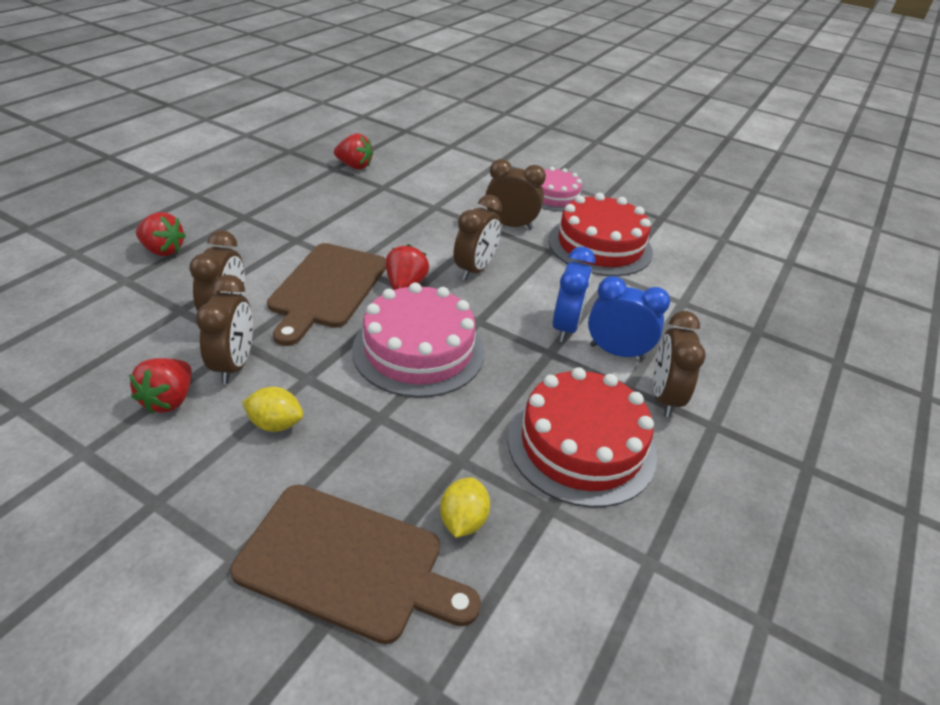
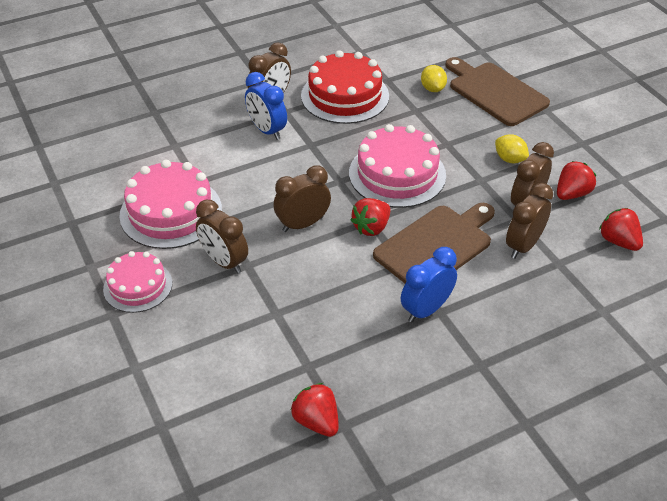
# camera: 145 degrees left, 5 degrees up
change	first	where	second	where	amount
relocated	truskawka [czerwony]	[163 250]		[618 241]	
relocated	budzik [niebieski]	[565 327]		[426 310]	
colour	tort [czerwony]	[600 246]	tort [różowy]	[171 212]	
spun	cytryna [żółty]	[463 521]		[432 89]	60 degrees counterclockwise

+===+

__ACTION ITEM__. Please copy every line in the entries where "degrees" appears.

__TASK ANSWER__.
# camera: 145 degrees left, 5 degrees up
spun	cytryna [żółty]	[463 521]		[432 89]	60 degrees counterclockwise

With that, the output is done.